# Your goal
Using the entries below, transcribe exactly the line containing "tan brick D8:E8" and each line that follows it to the end.

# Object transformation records
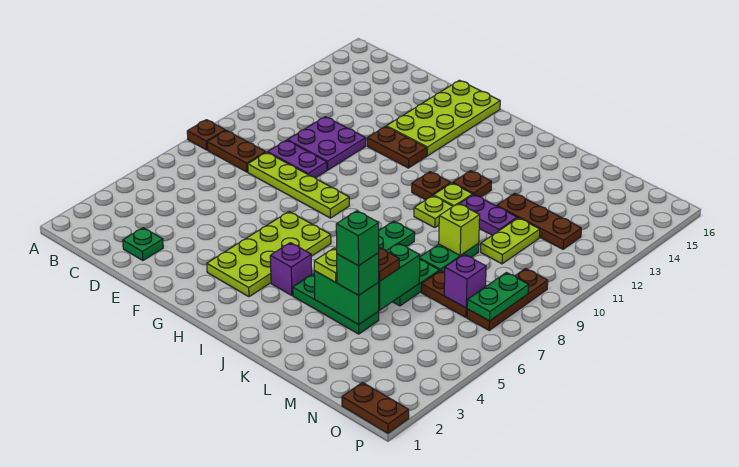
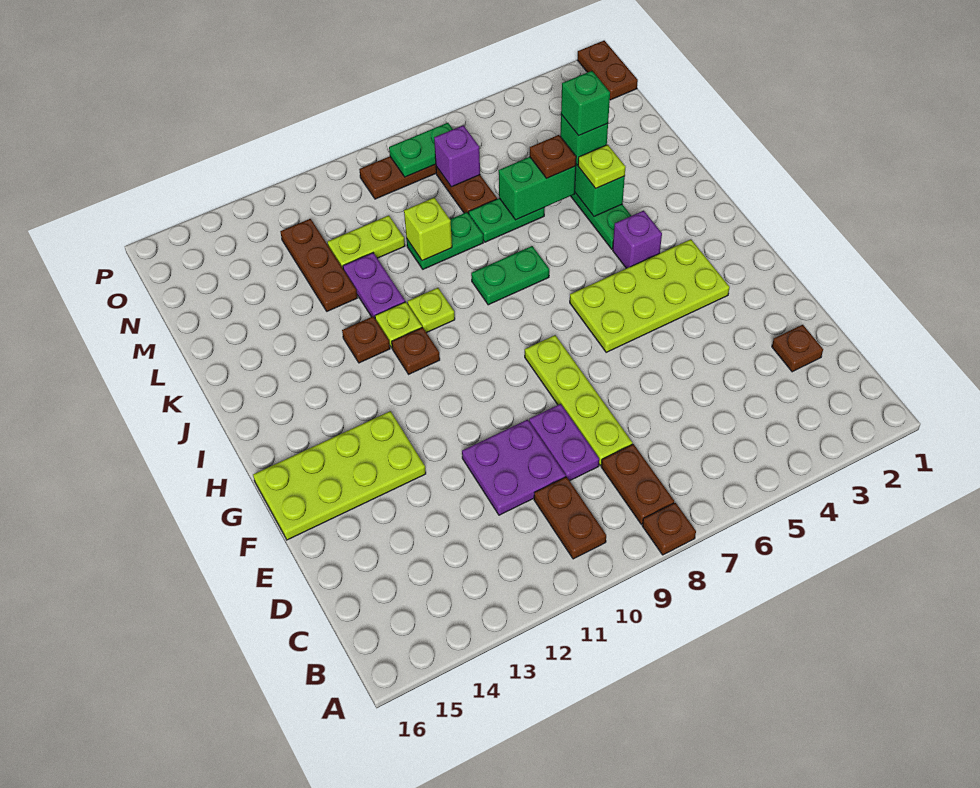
green plate D2 level 1 -> brown plate D2 level 1
brown plate F12:G12 level 1 -> brown plate B10:C10 level 1

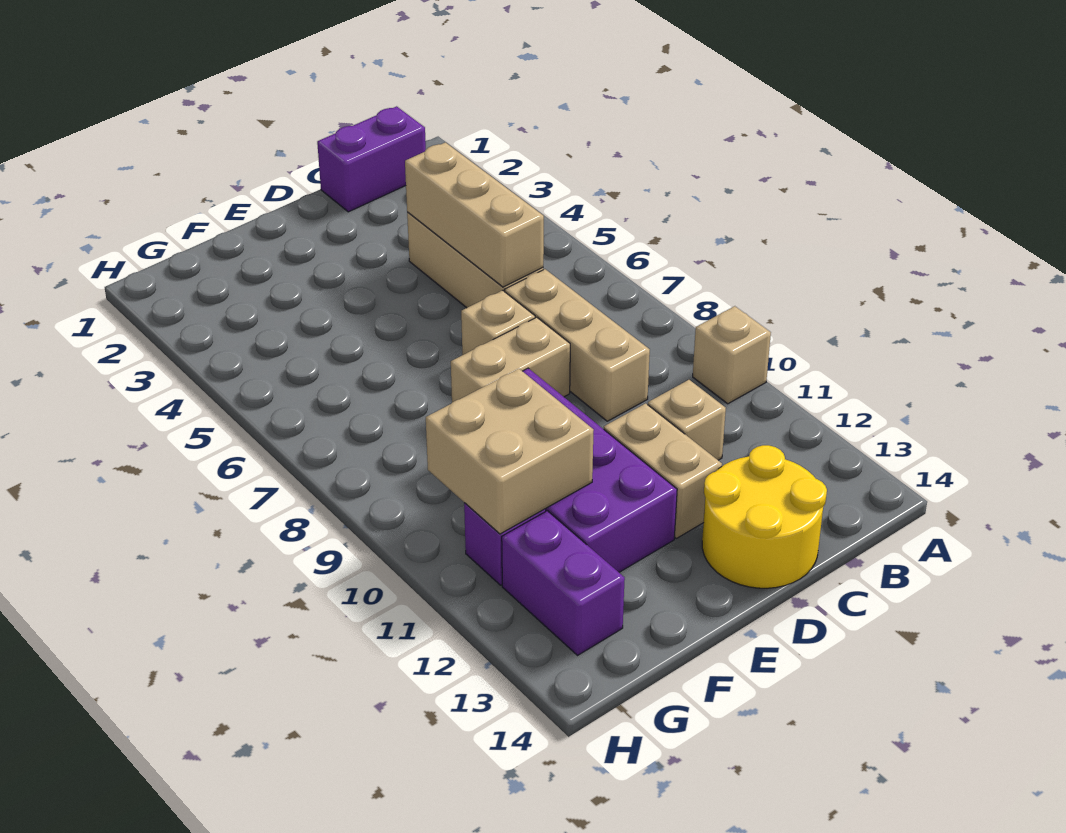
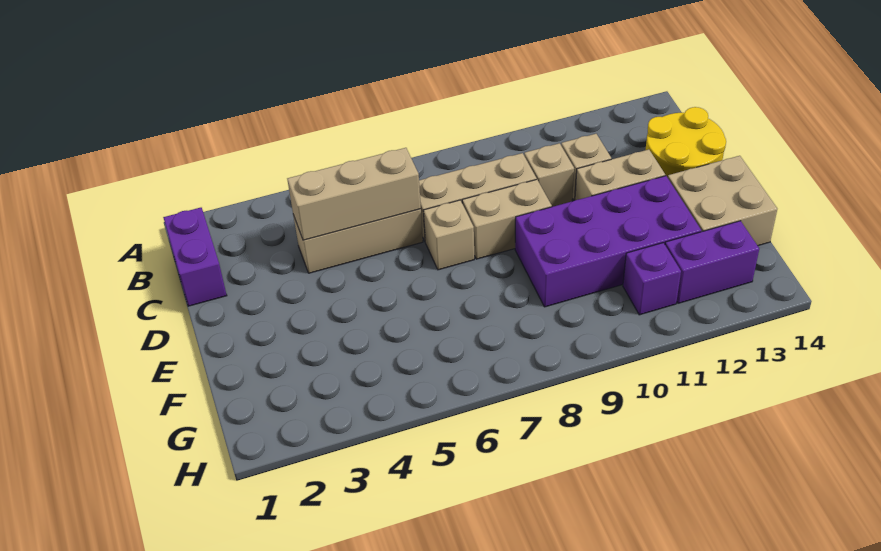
tan brick A10 level 1 -> tan brick C10 level 1
tan brick D8:E8 level 1 -> tan brick D8:D9 level 1
tan brick F10:G11 level 2 -> tan brick E13:F14 level 1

# Completed task
tan brick D8:E8 level 1 -> tan brick D8:D9 level 1
tan brick F10:G11 level 2 -> tan brick E13:F14 level 1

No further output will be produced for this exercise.